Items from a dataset
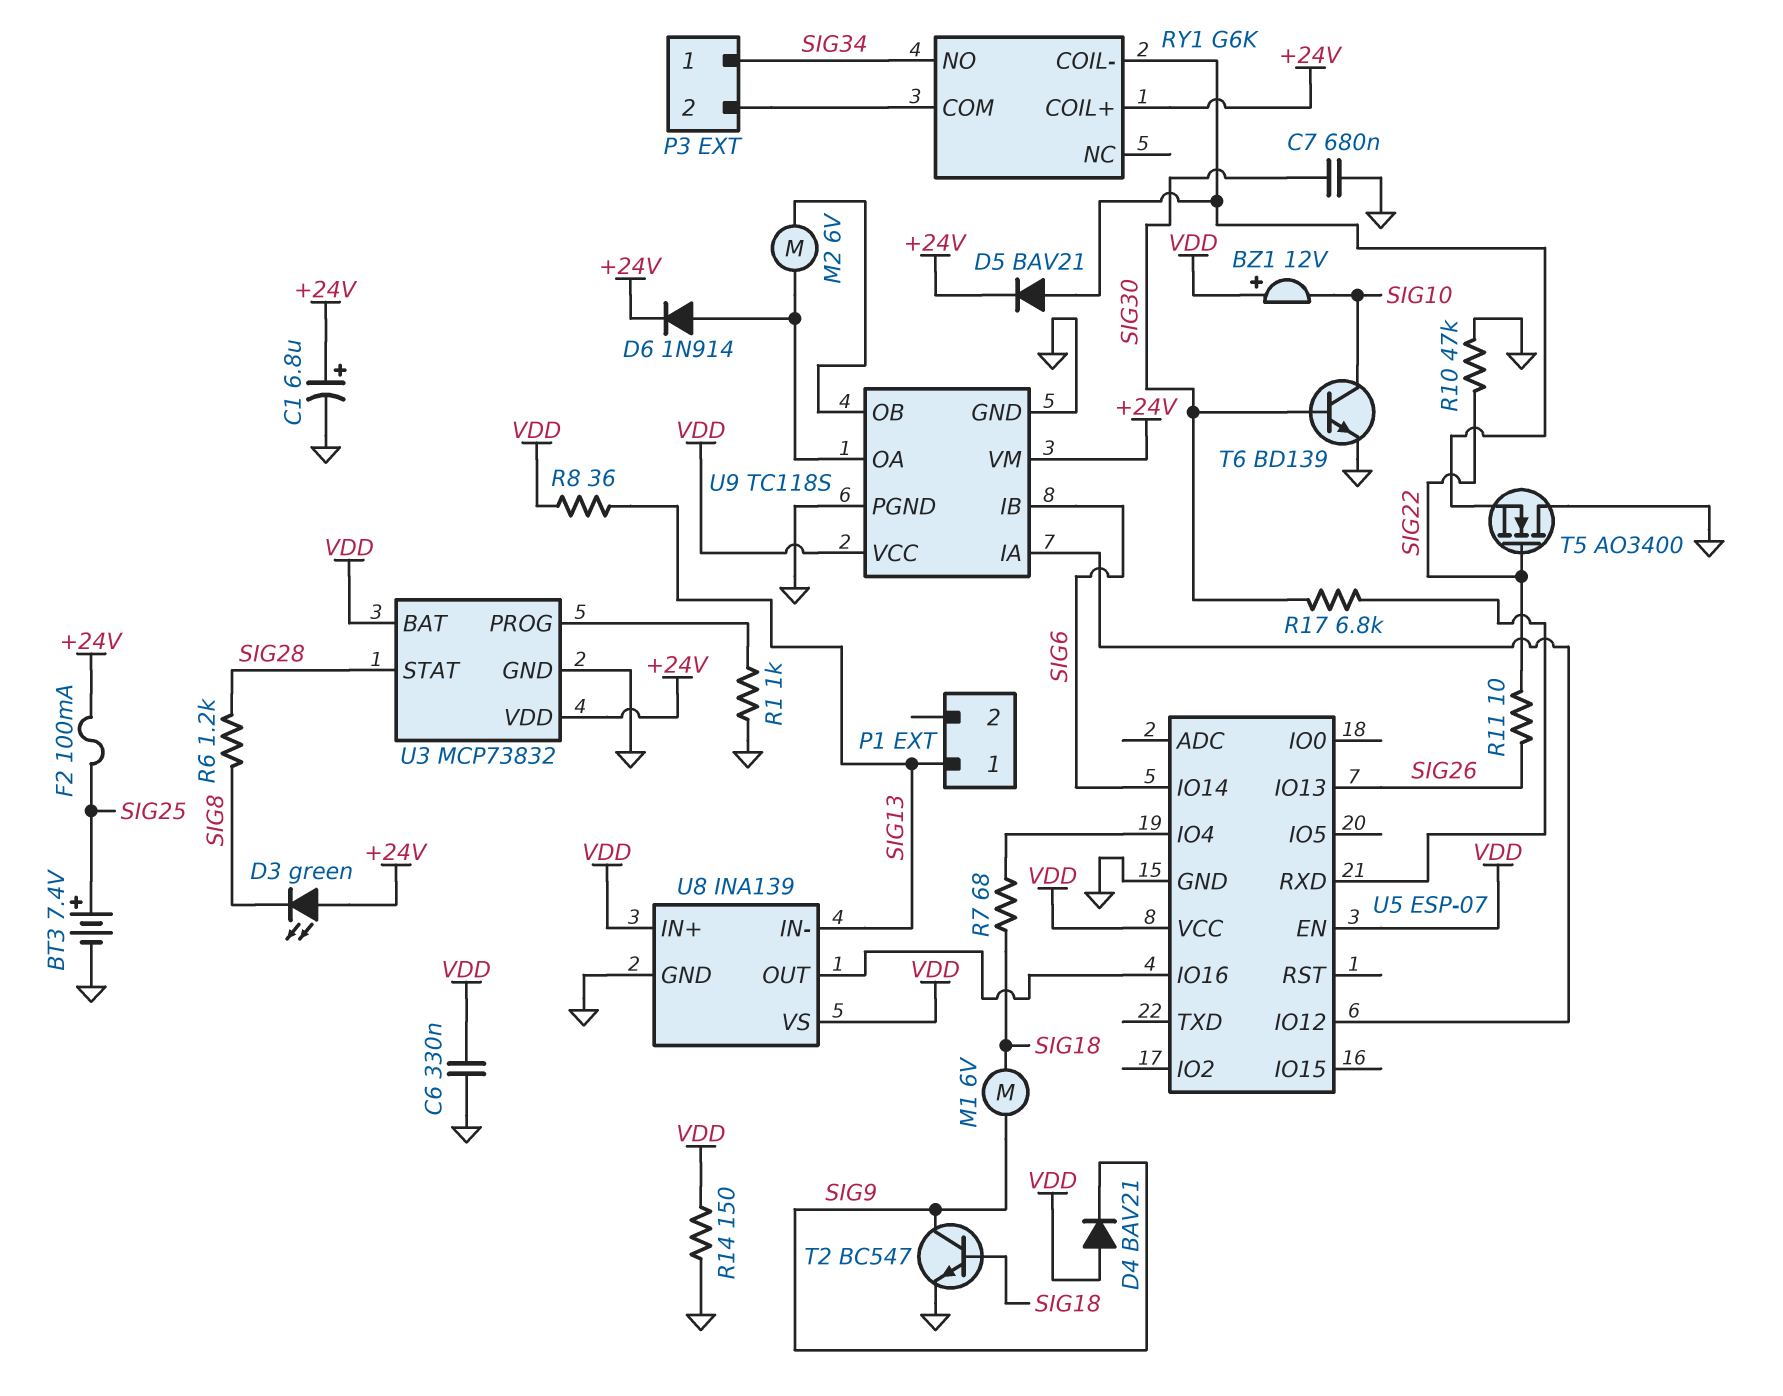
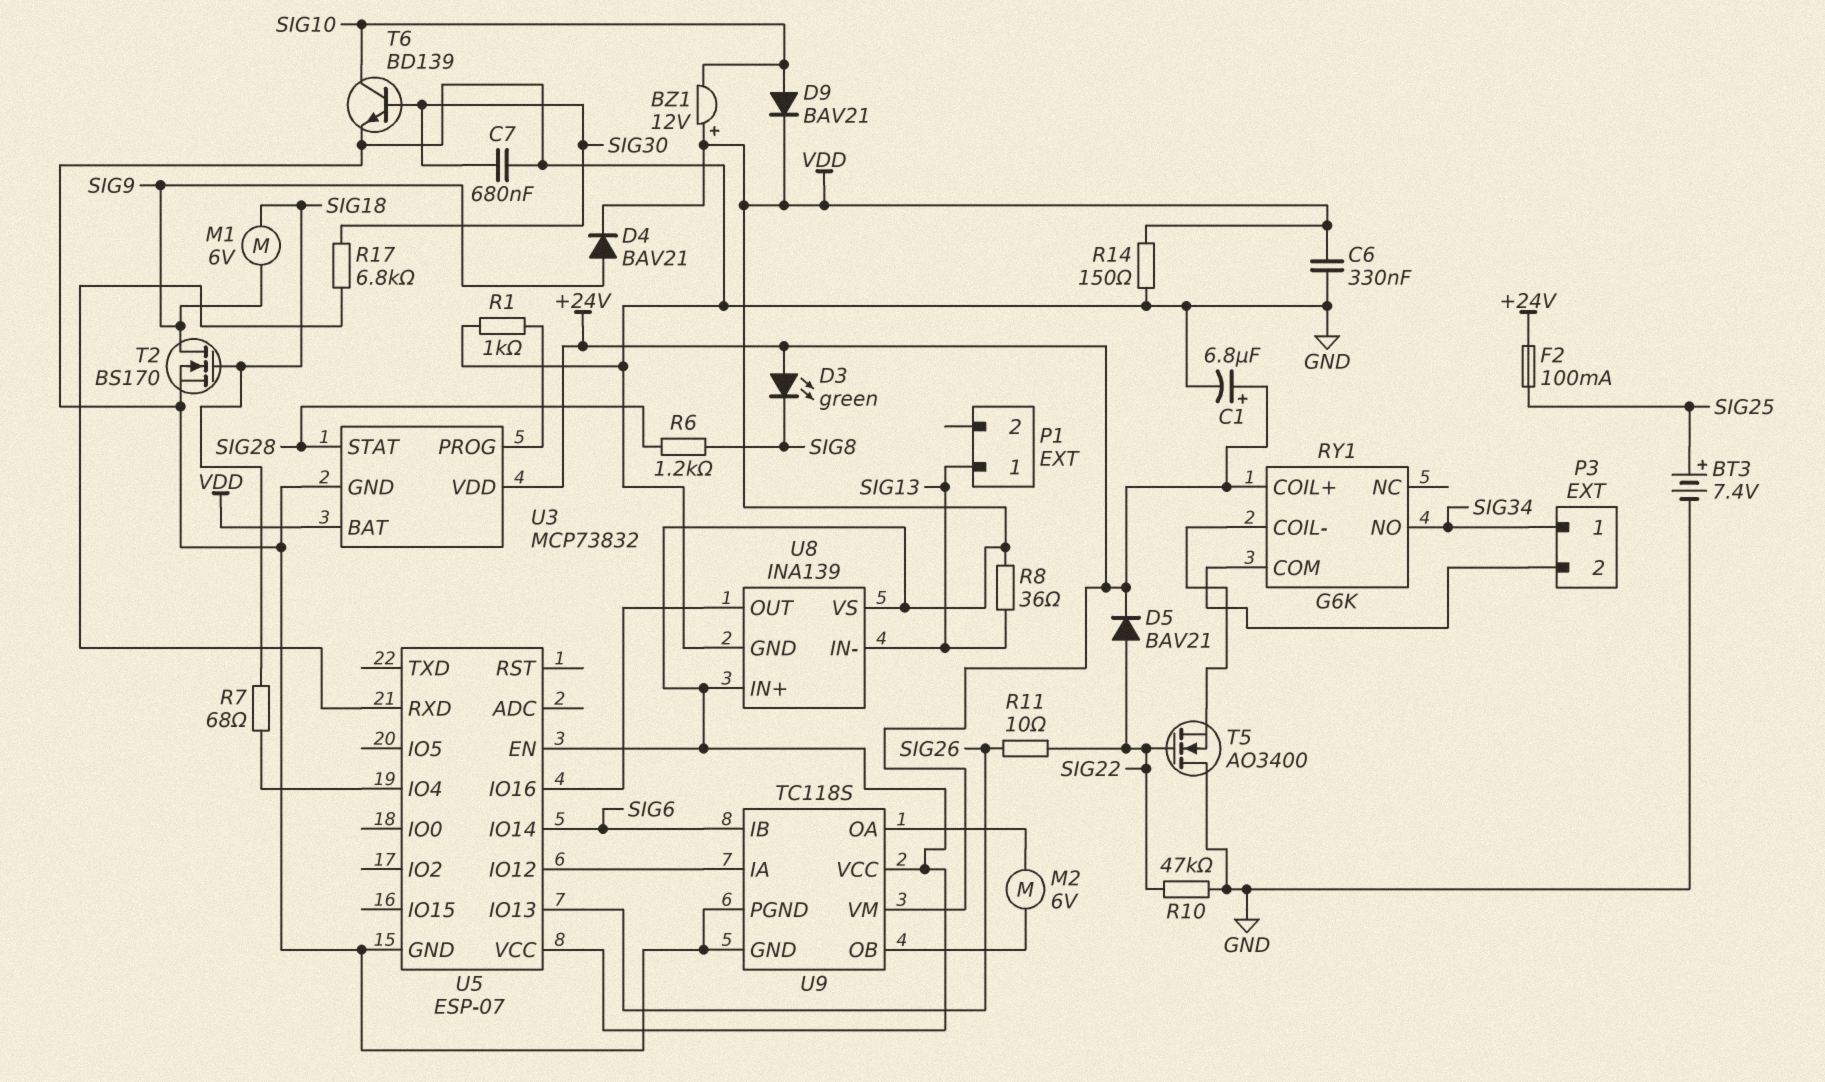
D4: diode BAV21 (A VDD, K SIG9) -> diode BAV21 (A SIG9, K VDD)
D5: diode BAV21 (A RY1/COIL-, K +24V) -> diode BAV21 (A SIG22, K +24V)
D6: diode 1N914 (A U9/OA, K +24V) -> none
D9: none -> diode BAV21 (A SIG10, K VDD)
T2: NPN BC547 (B SIG18, C SIG9, E GND) -> NMOS BS170 (G SIG18, D SIG9, S GND)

→ Directions
Reply with the number of lines in the data above that contain "none", and with nothing else.

→ Solution to this problem
2